#### Assigned task
Look through the lines below and extract any with the word "apple".

#### Exercise data
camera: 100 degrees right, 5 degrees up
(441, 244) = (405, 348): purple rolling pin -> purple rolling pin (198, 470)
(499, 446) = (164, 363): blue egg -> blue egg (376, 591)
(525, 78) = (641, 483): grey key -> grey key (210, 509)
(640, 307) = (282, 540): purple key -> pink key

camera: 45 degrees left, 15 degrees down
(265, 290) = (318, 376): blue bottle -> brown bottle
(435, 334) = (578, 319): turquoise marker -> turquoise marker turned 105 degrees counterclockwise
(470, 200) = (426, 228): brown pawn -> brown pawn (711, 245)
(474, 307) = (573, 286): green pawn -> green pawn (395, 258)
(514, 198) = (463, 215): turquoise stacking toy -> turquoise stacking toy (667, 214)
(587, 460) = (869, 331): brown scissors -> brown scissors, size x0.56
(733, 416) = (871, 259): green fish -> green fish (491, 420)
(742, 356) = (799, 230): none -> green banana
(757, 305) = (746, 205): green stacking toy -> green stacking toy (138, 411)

==

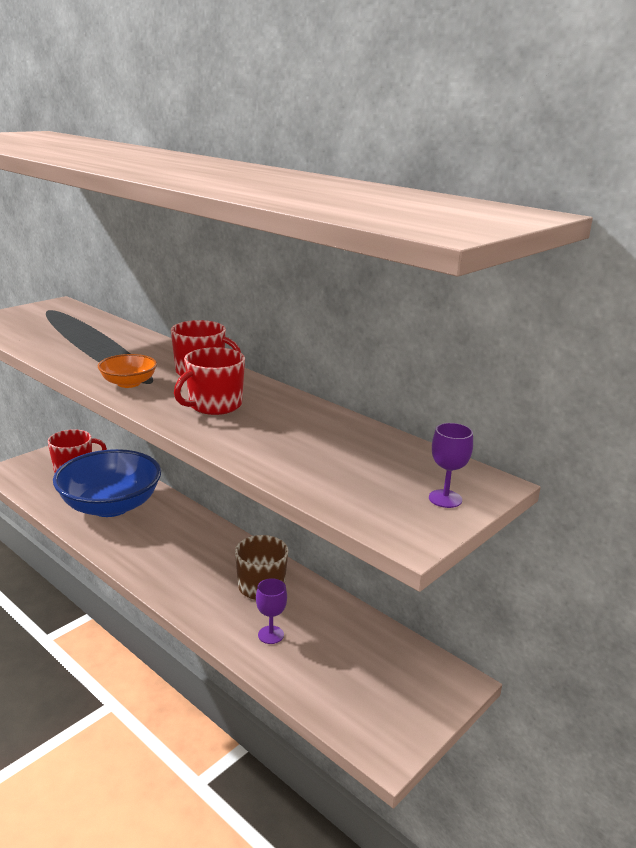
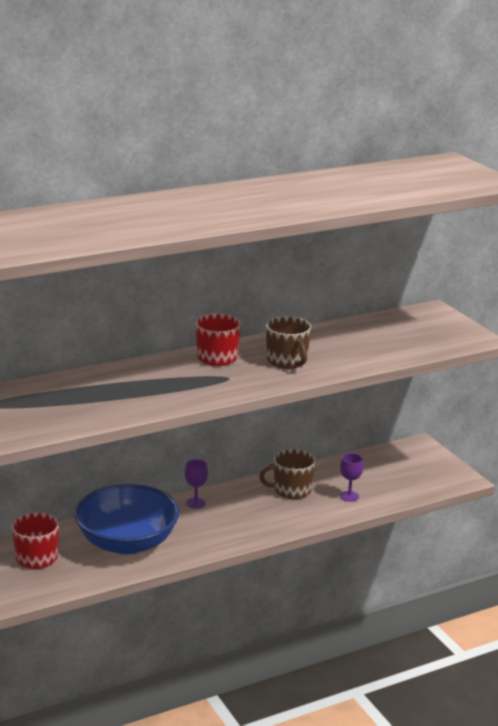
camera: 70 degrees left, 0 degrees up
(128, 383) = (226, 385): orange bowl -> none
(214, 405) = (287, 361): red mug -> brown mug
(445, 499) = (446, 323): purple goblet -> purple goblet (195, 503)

--

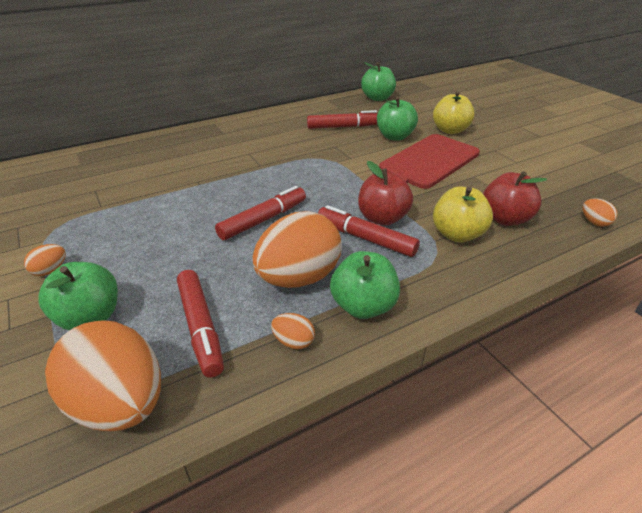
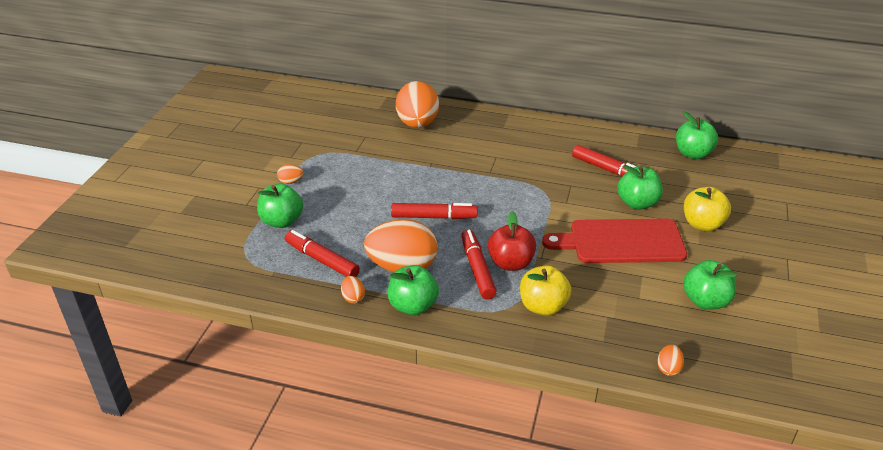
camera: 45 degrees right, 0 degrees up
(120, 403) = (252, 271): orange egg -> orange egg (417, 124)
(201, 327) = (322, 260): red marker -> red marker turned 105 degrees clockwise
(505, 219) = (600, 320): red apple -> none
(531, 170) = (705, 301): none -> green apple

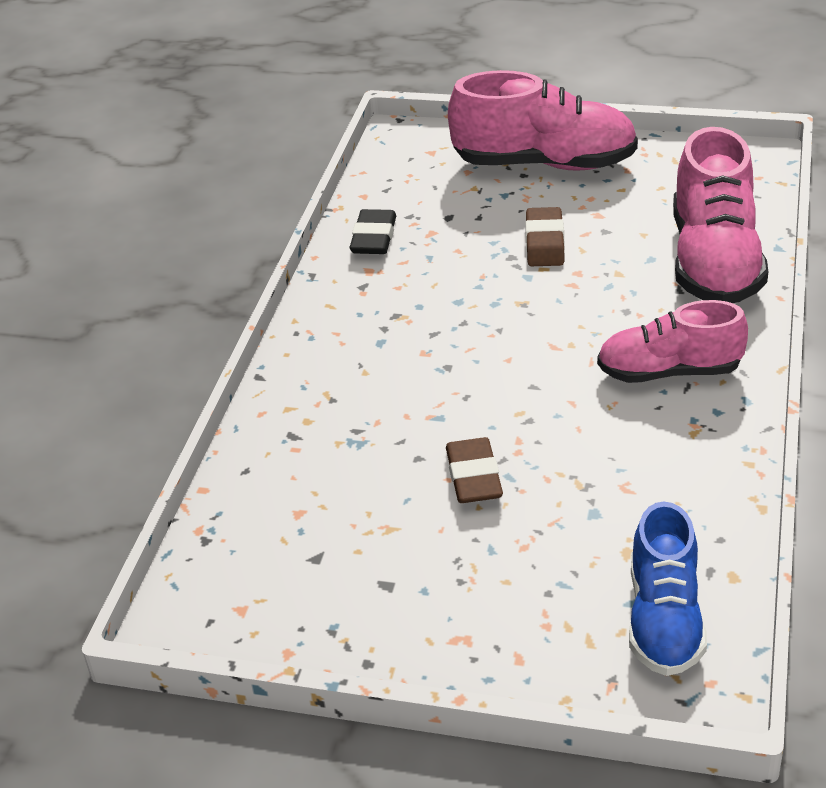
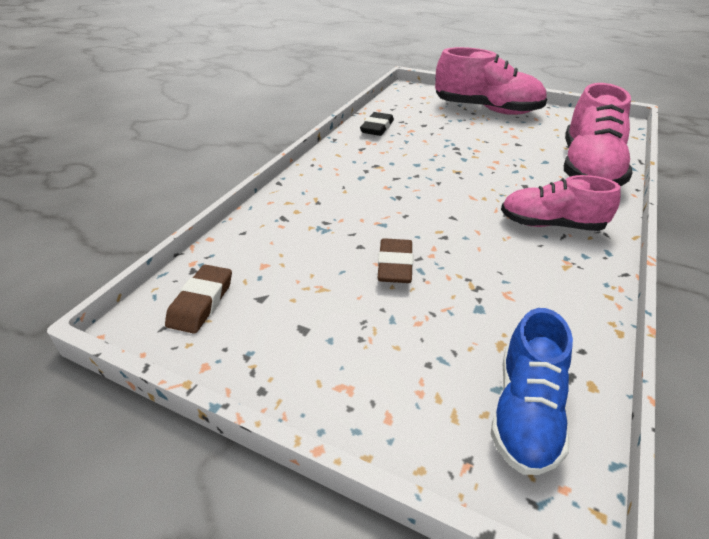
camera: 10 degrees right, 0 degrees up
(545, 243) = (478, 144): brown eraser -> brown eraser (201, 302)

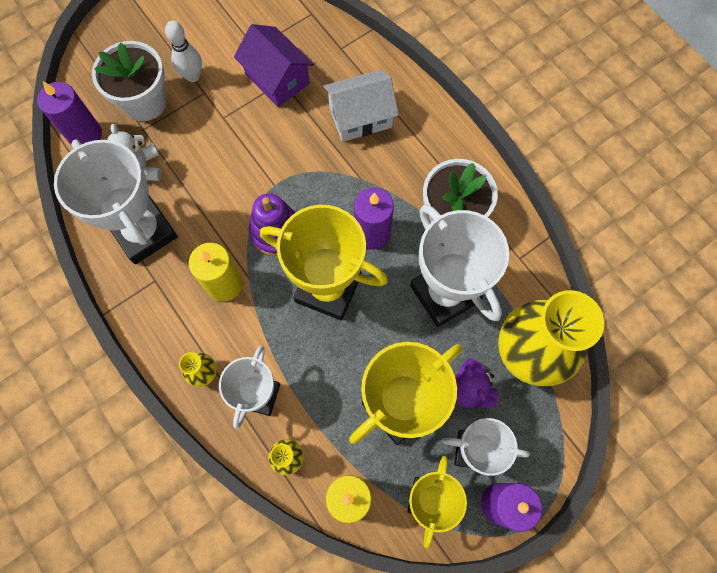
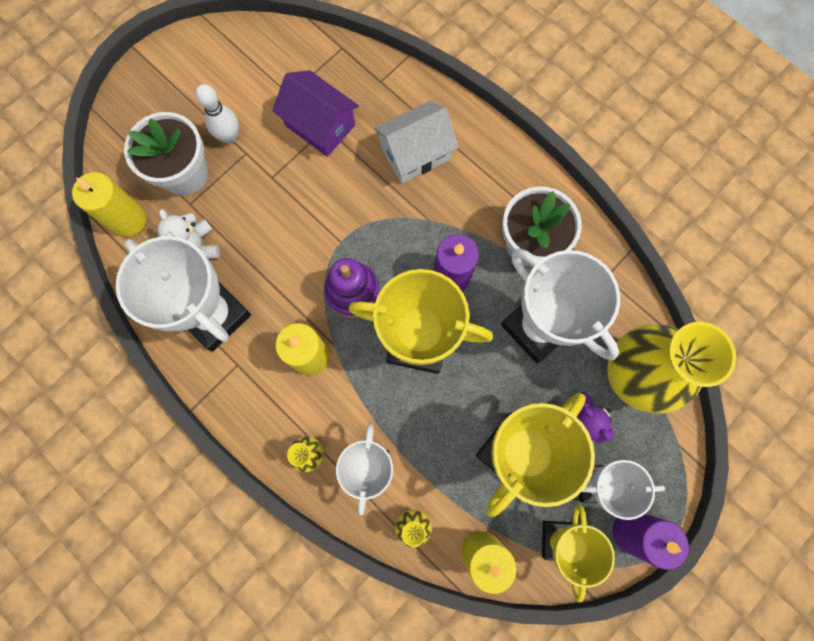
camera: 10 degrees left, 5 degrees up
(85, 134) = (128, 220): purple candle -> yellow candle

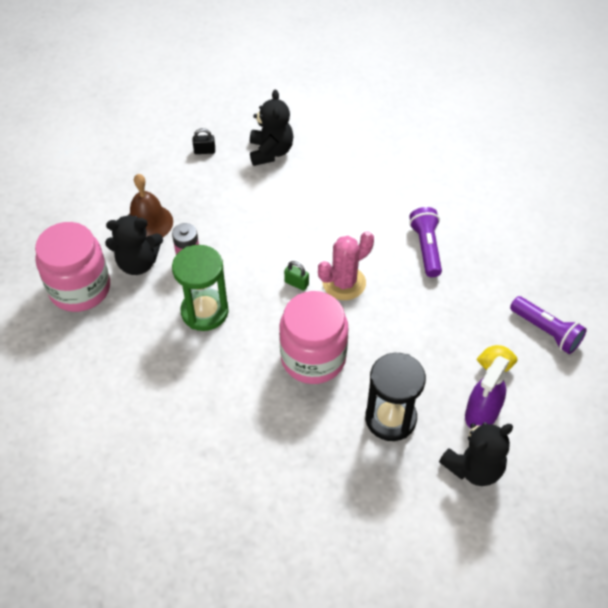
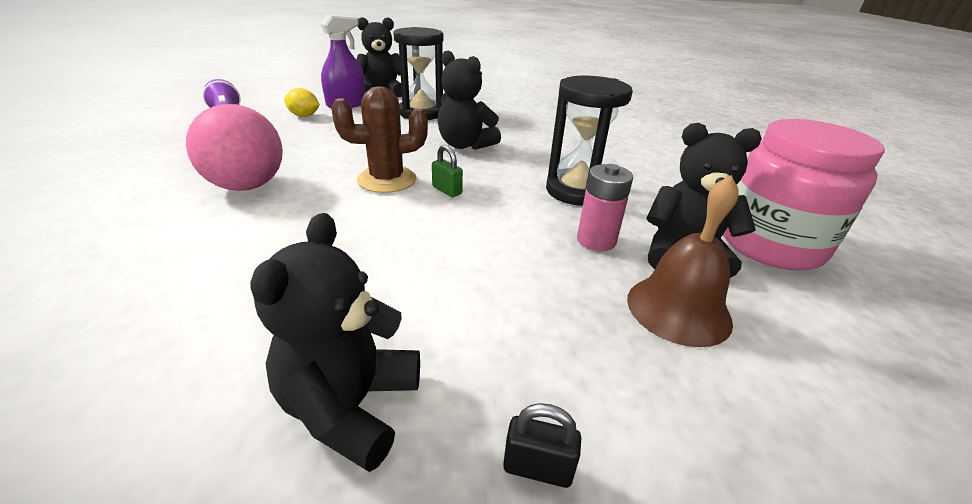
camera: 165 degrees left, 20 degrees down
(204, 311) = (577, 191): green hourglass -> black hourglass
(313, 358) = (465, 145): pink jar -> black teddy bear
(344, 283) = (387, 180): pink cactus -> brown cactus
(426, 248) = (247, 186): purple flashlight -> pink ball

#### Final answer
(505, 219) = (600, 320): red apple -> none
(531, 170) = (705, 301): none -> green apple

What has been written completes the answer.